• [Problem requirements]: Repeat the records below word for word, from the line containing "green triangle: rotated 18" down to the line containing "cyan triangle: moved 2 px left, 4 px up", including both of those lines. Leave the pictures out of your answer.

• [Provided data]:
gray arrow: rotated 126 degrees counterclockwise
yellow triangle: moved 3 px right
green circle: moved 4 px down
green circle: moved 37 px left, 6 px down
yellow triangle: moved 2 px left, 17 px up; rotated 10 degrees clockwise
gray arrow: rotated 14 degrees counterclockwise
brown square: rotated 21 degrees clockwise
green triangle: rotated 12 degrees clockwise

* * *

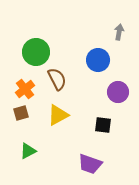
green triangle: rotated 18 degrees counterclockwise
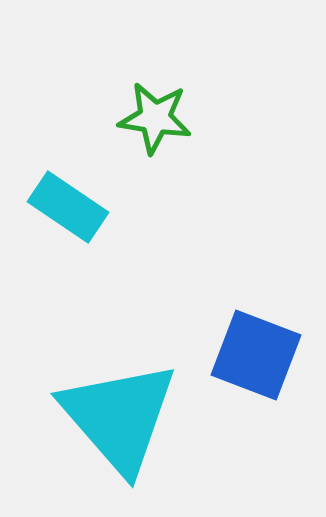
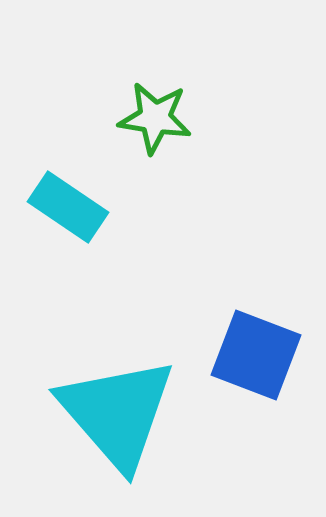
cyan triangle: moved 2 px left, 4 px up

• [Right answer]:
green triangle: rotated 18 degrees counterclockwise
cyan triangle: moved 2 px left, 4 px up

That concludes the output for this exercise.